## Requirement
Return exactly the line that contains "(490, 384) = (659, 235): green cake -> none" and all lines beneath it in the entries, through the very last one.

Before-and-after object lists
== Segment start ==

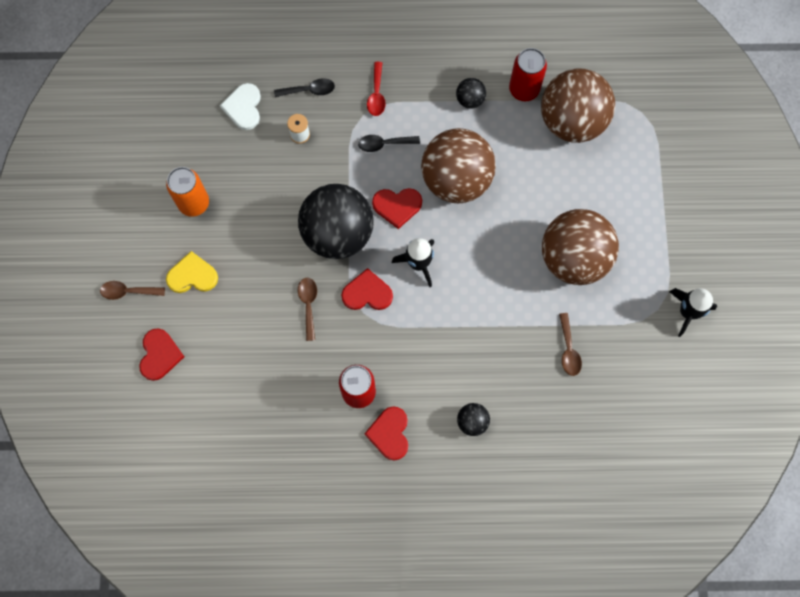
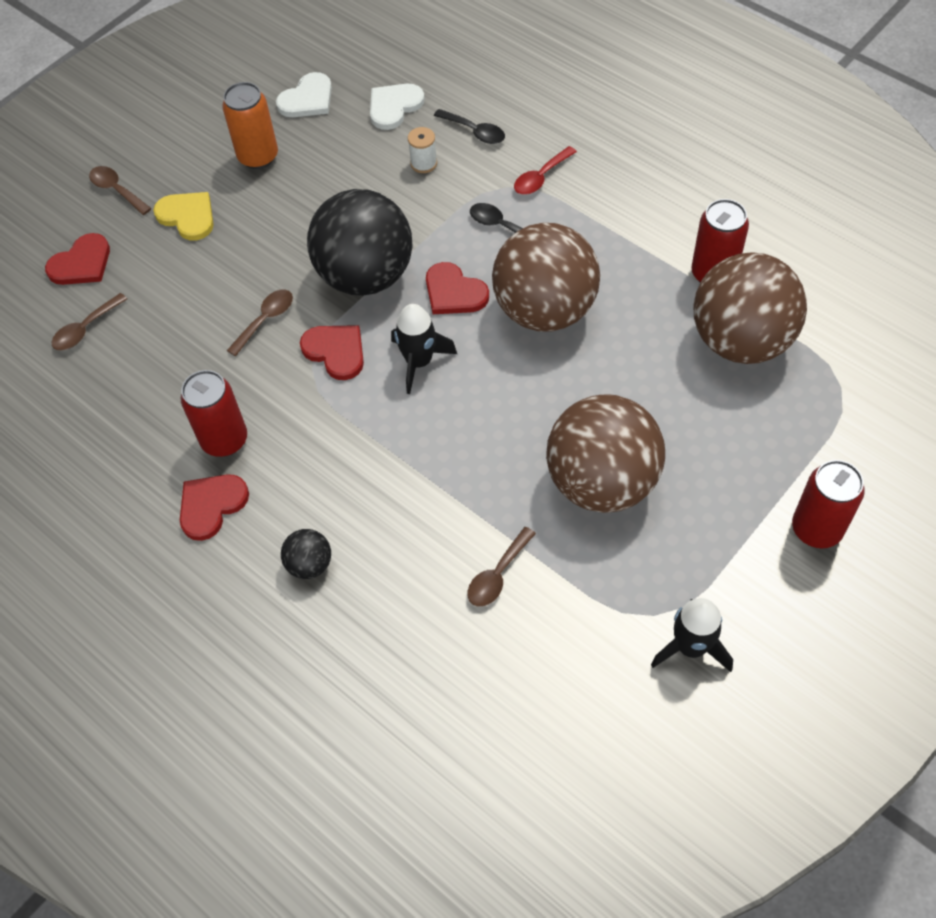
camera: 45 degrees right, 15 degrees down
(183, 140) = (307, 99): none -> white heart
(208, 392) = (86, 329): none -> brown spoon
(470, 100) = (639, 245): black ball -> none
(693, 203) = (816, 529): none -> red can

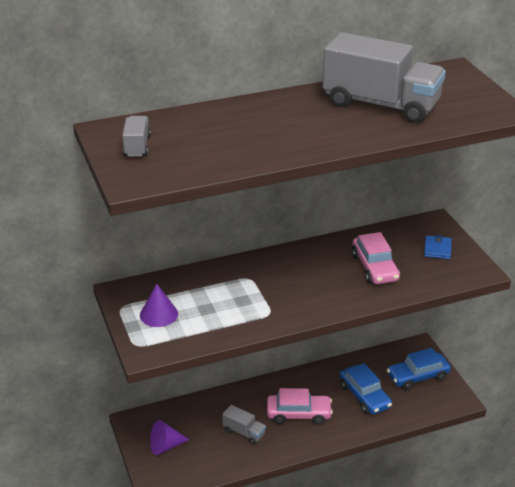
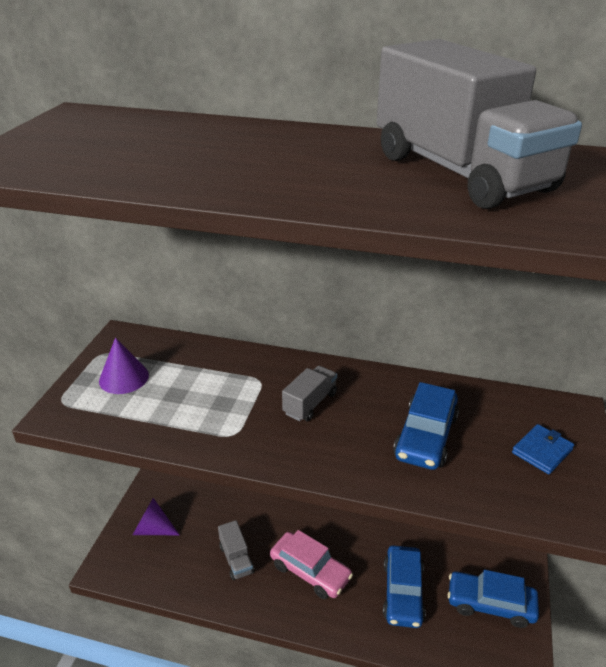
camera: 35 degrees right, 0 degrees up
(137, 146) = (72, 134): grey truck -> grey truck (310, 403)
(374, 267) = (425, 436): pink car -> blue car

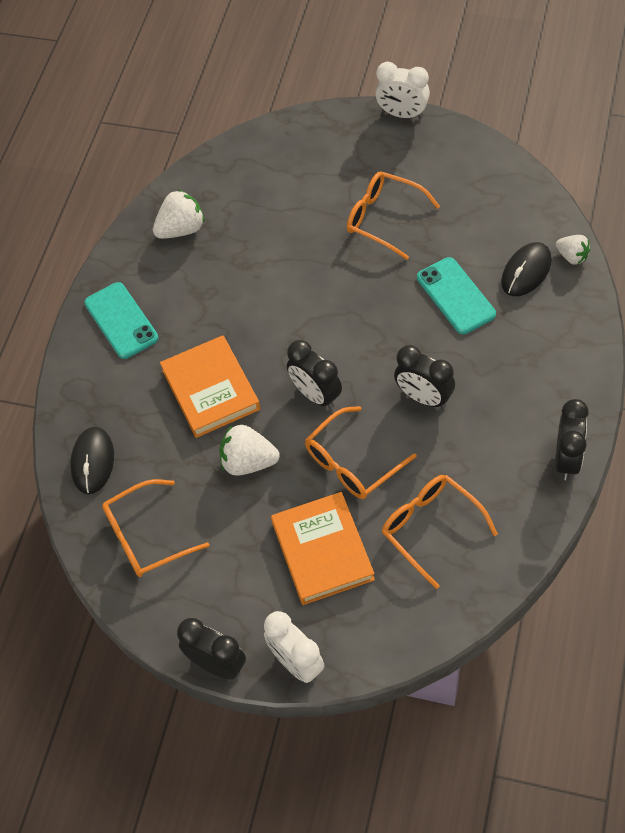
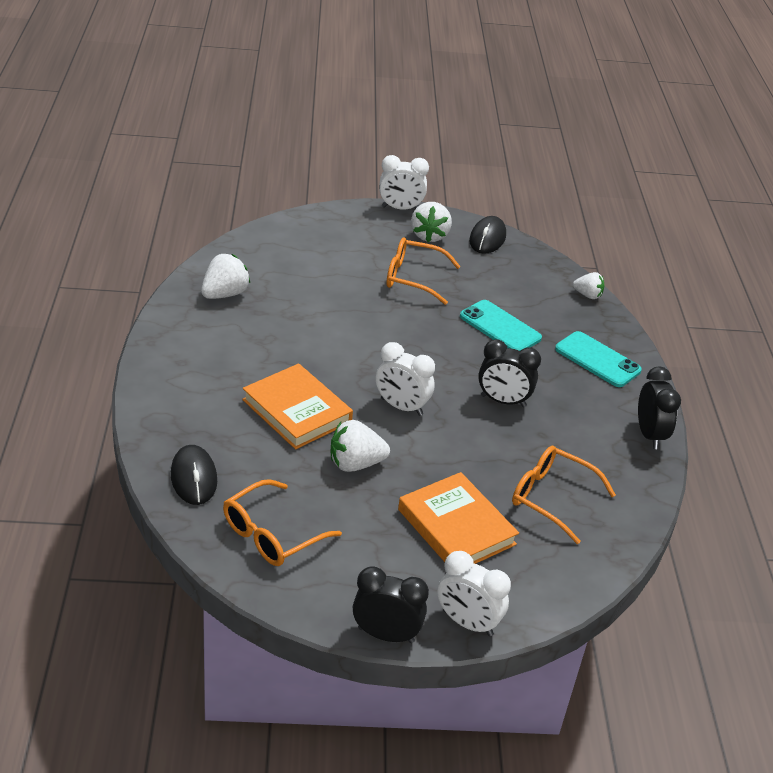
camera: 25 degrees left, 20 degrees down
(121, 321) = (187, 365): turquoise phone -> turquoise phone (597, 360)
(316, 395) = (401, 407): black clock -> white clock
(352, 463) = (457, 455): orange glasses -> none
(422, 157) = (429, 236): none -> white strawberry
(526, 272) = (554, 307): black mouse -> black mouse (487, 238)

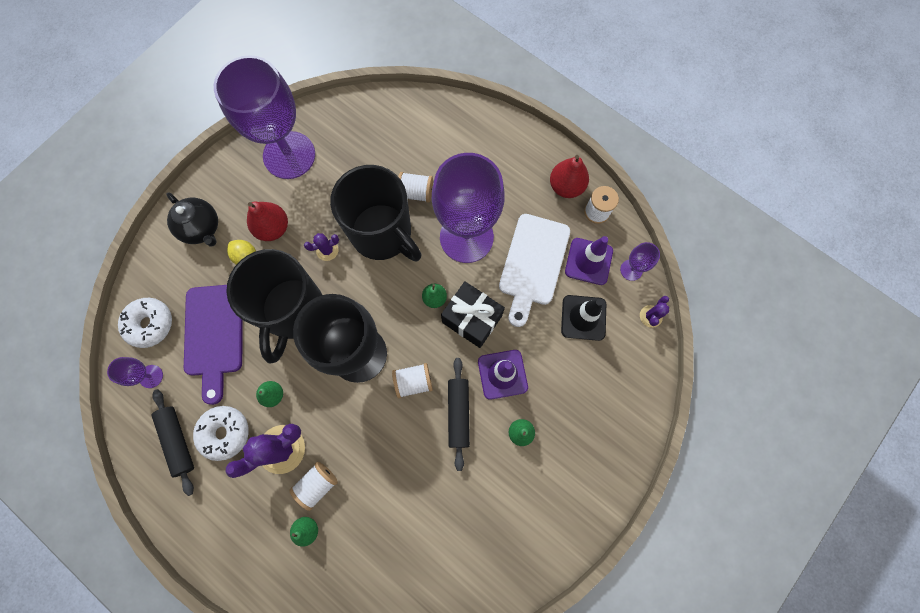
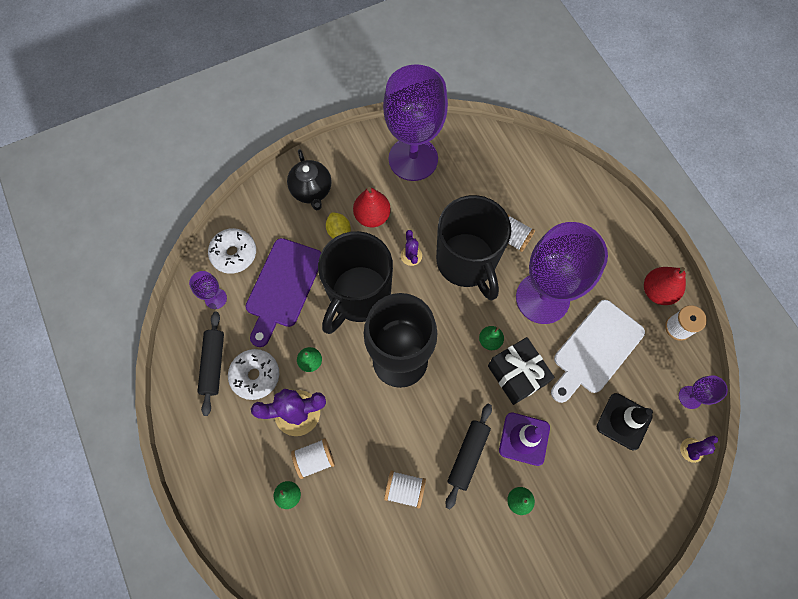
camera: 25 degrees right, 5 degrees down
(327, 250) = (411, 256): purple cactus -> purple cactus turned 75 degrees clockwise
(413, 382) = (439, 407): white spool -> white spool (405, 489)
(588, 261) = (650, 371): purple traffic cone -> none

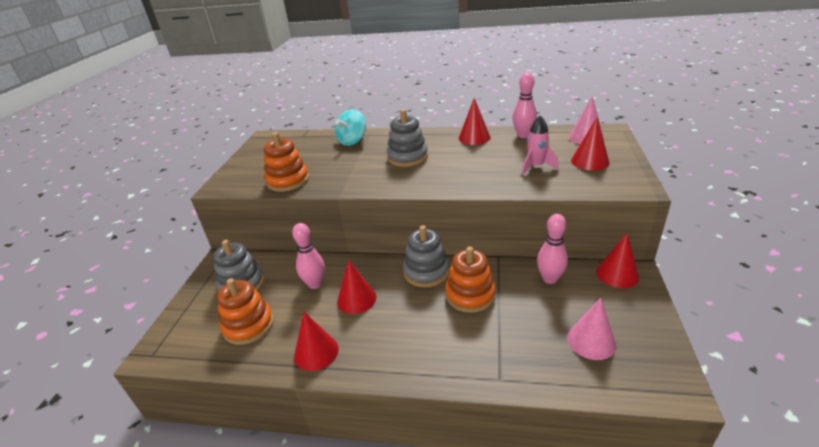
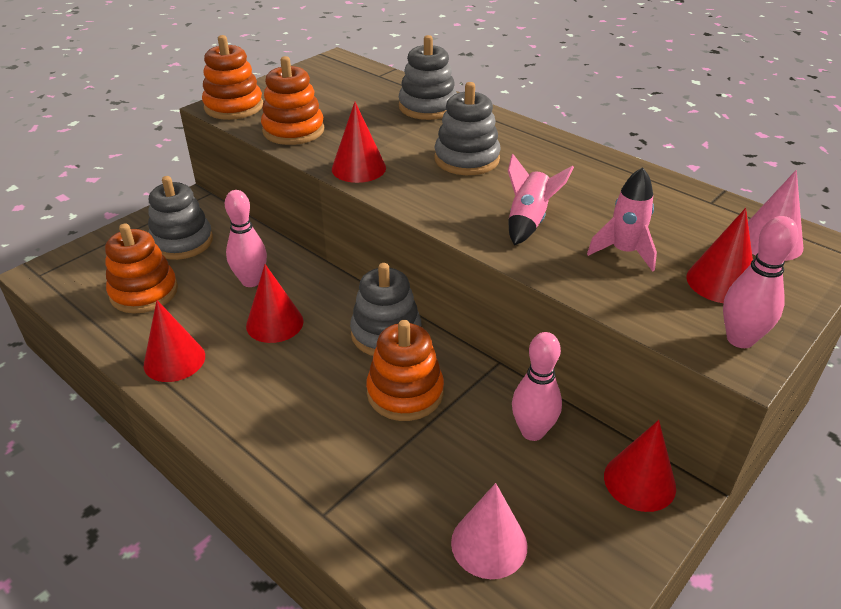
camera: 30 degrees right, 5 degrees up
(230, 183) = (234, 107): none -> orange stacking toy
(352, 141) = (427, 107): turquoise spinning top -> grey stacking toy
(474, 137) = (593, 168): red cone -> red cone (358, 168)
(476, 172) = (528, 221): none -> pink rocket
(523, 135) = (671, 195): pink bowling pin -> pink bowling pin (740, 339)

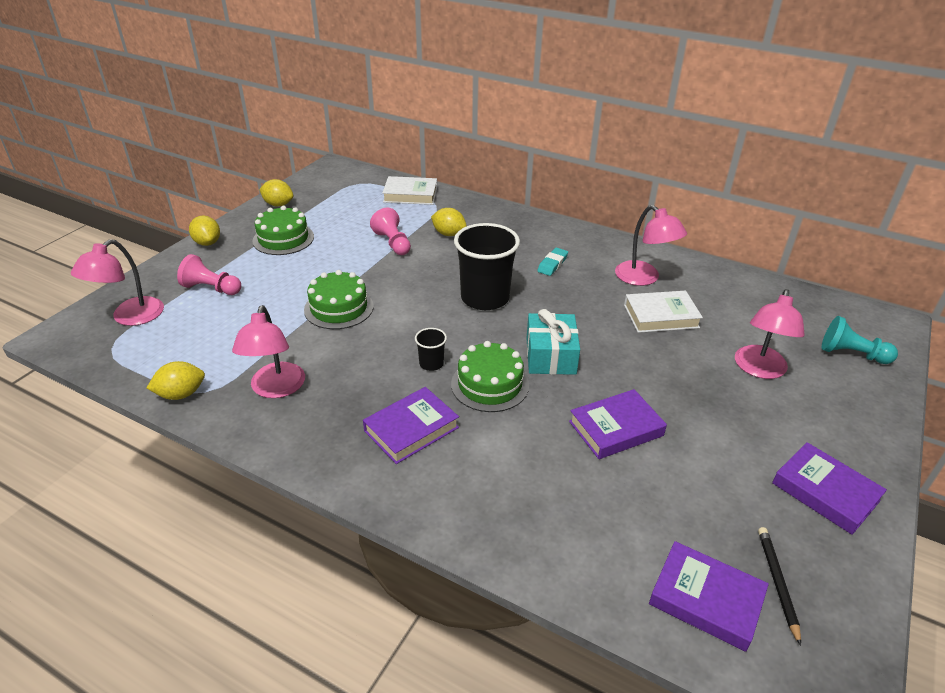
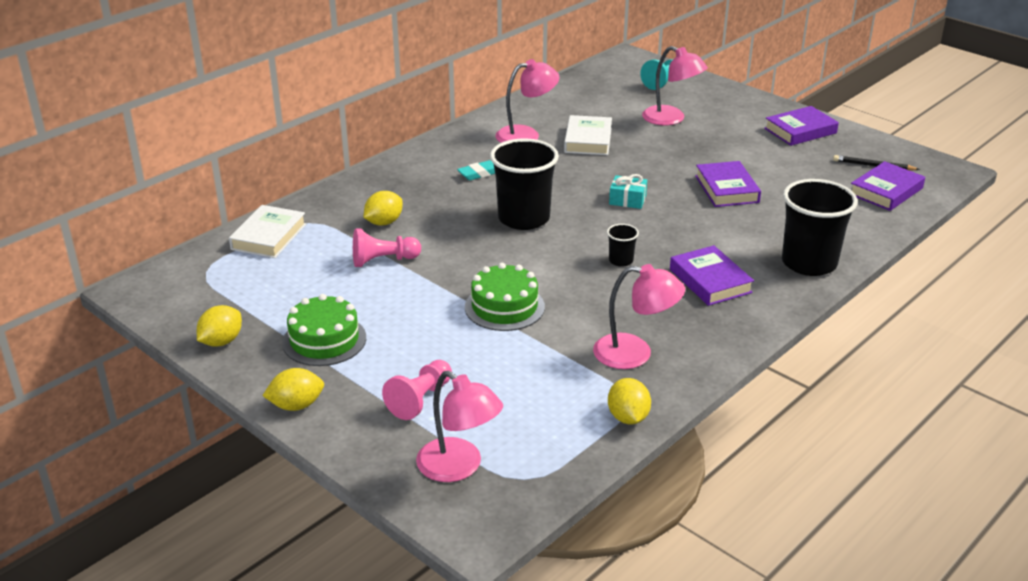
camera: 75 degrees left, 5 degrees down
(473, 513) = (809, 263): none -> black cup
(490, 384) = (659, 235): green cake -> none
(550, 356) = (627, 200): turquoise gift -> turquoise gift, size x0.62
(552, 264) = (479, 173): turquoise eraser -> turquoise eraser turned 75 degrees counterclockwise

== Segment end ==

## Solved exercise
(490, 384) = (659, 235): green cake -> none
(550, 356) = (627, 200): turquoise gift -> turquoise gift, size x0.62
(552, 264) = (479, 173): turquoise eraser -> turquoise eraser turned 75 degrees counterclockwise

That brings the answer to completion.